- [Object matching data]:
┌──

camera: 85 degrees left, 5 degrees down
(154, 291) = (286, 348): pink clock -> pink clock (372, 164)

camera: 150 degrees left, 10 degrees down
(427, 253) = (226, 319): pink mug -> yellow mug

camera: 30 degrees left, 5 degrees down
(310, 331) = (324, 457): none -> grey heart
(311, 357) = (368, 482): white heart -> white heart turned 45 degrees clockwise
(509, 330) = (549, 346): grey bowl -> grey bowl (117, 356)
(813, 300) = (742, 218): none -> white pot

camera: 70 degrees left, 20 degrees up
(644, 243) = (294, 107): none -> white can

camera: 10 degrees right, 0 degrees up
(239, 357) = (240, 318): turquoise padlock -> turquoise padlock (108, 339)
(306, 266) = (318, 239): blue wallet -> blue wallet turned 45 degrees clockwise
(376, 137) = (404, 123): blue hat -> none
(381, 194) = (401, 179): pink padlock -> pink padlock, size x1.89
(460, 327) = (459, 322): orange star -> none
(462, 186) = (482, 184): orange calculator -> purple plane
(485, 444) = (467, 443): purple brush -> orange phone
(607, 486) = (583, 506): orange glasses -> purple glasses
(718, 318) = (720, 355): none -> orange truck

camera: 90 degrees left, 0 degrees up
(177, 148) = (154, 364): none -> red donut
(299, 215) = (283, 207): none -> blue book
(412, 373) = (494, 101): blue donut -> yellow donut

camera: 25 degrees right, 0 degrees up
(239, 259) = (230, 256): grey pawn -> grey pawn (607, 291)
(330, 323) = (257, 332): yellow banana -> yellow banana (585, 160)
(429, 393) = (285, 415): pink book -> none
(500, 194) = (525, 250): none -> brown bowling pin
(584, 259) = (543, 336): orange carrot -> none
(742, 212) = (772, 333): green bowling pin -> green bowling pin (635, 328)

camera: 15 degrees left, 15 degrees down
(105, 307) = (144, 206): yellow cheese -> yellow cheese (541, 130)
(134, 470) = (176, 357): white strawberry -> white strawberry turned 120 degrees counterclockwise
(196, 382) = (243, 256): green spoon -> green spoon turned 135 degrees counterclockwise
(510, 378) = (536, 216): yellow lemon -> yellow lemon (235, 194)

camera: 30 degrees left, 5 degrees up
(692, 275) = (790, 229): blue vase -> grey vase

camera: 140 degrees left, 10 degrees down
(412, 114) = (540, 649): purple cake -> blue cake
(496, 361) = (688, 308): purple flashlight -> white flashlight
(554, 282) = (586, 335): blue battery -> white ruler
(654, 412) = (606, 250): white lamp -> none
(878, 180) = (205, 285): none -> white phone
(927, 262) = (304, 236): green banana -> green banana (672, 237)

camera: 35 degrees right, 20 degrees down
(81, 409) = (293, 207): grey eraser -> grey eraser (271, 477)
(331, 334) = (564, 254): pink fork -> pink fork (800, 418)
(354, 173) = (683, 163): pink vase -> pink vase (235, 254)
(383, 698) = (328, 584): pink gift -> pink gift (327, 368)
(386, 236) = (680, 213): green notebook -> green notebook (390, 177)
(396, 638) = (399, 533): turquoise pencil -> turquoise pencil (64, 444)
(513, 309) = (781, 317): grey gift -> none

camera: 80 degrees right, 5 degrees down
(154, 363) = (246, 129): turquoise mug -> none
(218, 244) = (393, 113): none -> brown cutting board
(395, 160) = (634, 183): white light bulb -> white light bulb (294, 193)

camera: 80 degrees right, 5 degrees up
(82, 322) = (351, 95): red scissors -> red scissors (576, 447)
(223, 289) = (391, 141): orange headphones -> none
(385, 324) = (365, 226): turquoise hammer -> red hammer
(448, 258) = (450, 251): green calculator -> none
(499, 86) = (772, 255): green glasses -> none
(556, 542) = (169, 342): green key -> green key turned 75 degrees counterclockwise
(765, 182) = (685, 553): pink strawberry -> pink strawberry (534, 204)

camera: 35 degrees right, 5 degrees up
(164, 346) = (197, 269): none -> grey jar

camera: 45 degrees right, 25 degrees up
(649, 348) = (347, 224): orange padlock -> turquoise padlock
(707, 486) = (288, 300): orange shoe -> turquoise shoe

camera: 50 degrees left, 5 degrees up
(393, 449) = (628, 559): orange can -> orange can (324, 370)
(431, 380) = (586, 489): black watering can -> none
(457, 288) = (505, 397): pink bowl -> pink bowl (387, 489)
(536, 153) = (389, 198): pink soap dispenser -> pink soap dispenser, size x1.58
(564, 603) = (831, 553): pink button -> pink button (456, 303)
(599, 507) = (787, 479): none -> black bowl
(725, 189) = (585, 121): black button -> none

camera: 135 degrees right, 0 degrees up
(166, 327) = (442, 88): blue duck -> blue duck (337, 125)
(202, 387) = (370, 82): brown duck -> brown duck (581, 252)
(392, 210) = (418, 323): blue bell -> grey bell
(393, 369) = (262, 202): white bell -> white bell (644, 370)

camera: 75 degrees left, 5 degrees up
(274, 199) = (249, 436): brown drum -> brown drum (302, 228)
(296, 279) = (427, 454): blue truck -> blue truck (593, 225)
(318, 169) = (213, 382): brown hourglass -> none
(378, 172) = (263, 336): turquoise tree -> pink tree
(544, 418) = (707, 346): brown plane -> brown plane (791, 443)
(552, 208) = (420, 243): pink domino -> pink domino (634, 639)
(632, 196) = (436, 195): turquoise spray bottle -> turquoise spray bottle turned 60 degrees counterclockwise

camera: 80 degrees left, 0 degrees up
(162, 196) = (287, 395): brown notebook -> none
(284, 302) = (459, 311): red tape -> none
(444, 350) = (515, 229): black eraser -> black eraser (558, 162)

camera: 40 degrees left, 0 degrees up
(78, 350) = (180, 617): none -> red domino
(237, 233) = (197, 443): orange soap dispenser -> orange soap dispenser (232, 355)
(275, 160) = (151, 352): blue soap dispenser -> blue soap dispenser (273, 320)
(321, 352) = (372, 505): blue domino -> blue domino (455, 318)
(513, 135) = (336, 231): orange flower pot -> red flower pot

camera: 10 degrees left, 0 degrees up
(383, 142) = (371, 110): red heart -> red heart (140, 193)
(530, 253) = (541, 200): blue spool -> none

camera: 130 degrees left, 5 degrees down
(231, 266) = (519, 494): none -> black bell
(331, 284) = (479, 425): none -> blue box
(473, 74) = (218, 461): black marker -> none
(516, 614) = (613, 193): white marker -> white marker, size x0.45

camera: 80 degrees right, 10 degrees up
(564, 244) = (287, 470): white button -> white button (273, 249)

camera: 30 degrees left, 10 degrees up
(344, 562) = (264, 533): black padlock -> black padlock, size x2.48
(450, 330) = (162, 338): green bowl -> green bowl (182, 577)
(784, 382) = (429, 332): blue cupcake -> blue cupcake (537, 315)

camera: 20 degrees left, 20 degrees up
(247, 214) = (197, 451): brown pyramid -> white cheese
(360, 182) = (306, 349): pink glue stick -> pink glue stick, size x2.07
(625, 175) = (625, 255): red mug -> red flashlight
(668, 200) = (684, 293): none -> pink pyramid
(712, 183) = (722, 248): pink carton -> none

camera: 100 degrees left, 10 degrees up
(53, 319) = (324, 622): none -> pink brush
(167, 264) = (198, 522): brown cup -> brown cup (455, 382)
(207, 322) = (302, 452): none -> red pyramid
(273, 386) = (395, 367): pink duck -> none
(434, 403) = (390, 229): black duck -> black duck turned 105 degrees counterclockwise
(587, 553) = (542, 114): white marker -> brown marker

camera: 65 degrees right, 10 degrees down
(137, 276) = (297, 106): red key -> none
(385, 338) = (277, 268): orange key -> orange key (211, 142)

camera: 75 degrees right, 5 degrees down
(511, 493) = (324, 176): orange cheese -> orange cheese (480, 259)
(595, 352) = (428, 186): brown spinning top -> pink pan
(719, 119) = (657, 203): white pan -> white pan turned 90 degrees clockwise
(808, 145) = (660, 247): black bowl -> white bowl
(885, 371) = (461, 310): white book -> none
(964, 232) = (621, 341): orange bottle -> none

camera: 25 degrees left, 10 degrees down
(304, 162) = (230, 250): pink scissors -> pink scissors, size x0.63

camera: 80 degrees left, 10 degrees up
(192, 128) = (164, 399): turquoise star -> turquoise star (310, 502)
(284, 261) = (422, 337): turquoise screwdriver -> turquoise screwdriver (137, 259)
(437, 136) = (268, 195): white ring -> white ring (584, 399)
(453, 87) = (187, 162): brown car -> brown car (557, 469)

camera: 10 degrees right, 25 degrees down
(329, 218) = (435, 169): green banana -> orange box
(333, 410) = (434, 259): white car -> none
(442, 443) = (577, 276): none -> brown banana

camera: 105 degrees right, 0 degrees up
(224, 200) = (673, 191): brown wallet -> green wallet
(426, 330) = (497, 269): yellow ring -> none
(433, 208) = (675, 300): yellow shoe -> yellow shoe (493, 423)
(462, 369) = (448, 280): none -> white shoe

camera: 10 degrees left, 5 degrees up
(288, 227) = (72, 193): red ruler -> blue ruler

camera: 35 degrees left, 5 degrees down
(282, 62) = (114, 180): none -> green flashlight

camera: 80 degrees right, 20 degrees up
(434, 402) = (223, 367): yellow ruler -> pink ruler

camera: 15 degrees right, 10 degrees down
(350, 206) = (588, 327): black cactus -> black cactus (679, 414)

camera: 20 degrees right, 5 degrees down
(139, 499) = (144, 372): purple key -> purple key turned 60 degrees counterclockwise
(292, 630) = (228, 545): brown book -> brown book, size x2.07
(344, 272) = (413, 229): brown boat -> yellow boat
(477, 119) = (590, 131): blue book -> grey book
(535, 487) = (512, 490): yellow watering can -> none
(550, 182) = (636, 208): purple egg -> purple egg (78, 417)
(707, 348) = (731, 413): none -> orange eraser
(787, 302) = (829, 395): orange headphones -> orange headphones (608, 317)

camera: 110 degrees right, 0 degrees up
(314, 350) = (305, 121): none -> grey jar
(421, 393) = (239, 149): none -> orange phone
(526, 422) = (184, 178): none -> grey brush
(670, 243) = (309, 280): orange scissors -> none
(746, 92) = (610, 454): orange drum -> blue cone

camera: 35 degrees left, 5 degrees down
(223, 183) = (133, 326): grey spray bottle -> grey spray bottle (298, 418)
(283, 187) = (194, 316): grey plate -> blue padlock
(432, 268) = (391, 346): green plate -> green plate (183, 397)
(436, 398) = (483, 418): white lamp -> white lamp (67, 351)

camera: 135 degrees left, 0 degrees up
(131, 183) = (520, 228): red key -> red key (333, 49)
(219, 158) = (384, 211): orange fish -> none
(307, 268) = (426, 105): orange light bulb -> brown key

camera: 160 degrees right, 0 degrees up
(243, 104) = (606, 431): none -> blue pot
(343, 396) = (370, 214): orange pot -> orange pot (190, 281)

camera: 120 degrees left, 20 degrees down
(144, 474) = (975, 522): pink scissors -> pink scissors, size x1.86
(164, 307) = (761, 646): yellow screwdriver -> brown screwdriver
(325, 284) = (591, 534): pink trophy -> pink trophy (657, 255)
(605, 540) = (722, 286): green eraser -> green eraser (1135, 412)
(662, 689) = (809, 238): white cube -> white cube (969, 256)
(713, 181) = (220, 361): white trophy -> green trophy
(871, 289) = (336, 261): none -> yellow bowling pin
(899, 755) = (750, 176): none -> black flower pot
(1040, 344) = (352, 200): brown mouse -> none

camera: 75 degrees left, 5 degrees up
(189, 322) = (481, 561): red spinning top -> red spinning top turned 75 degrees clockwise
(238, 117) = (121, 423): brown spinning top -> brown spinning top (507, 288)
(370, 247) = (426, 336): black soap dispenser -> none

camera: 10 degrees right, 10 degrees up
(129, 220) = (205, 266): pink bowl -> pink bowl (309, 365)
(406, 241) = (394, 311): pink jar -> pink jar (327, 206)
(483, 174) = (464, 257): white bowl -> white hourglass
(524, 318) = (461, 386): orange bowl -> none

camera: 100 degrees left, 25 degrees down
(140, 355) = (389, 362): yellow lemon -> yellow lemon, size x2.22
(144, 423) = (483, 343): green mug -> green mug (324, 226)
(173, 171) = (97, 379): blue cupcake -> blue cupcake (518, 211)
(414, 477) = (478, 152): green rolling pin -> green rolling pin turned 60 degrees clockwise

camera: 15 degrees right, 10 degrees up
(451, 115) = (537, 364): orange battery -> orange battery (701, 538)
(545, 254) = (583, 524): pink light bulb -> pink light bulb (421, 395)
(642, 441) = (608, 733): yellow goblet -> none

└──

- [TASK PROMPT]:
Please reproduce the lines from the line with "(154, 291) = (286, 348): pink" to the line with "(105, 307) = (144, 206): yellow", both ends included, exactly as they appear above.

- [SOLUTION TO THIS TASK]:
(154, 291) = (286, 348): pink clock -> pink clock (372, 164)

camera: 150 degrees left, 10 degrees down
(427, 253) = (226, 319): pink mug -> yellow mug

camera: 30 degrees left, 5 degrees down
(310, 331) = (324, 457): none -> grey heart
(311, 357) = (368, 482): white heart -> white heart turned 45 degrees clockwise
(509, 330) = (549, 346): grey bowl -> grey bowl (117, 356)
(813, 300) = (742, 218): none -> white pot

camera: 70 degrees left, 20 degrees up
(644, 243) = (294, 107): none -> white can

camera: 10 degrees right, 0 degrees up
(239, 357) = (240, 318): turquoise padlock -> turquoise padlock (108, 339)
(306, 266) = (318, 239): blue wallet -> blue wallet turned 45 degrees clockwise
(376, 137) = (404, 123): blue hat -> none
(381, 194) = (401, 179): pink padlock -> pink padlock, size x1.89
(460, 327) = (459, 322): orange star -> none
(462, 186) = (482, 184): orange calculator -> purple plane
(485, 444) = (467, 443): purple brush -> orange phone
(607, 486) = (583, 506): orange glasses -> purple glasses
(718, 318) = (720, 355): none -> orange truck

camera: 90 degrees left, 0 degrees up
(177, 148) = (154, 364): none -> red donut
(299, 215) = (283, 207): none -> blue book
(412, 373) = (494, 101): blue donut -> yellow donut

camera: 25 degrees right, 0 degrees up
(239, 259) = (230, 256): grey pawn -> grey pawn (607, 291)
(330, 323) = (257, 332): yellow banana -> yellow banana (585, 160)
(429, 393) = (285, 415): pink book -> none
(500, 194) = (525, 250): none -> brown bowling pin
(584, 259) = (543, 336): orange carrot -> none
(742, 212) = (772, 333): green bowling pin -> green bowling pin (635, 328)

camera: 15 degrees left, 15 degrees down
(105, 307) = (144, 206): yellow cheese -> yellow cheese (541, 130)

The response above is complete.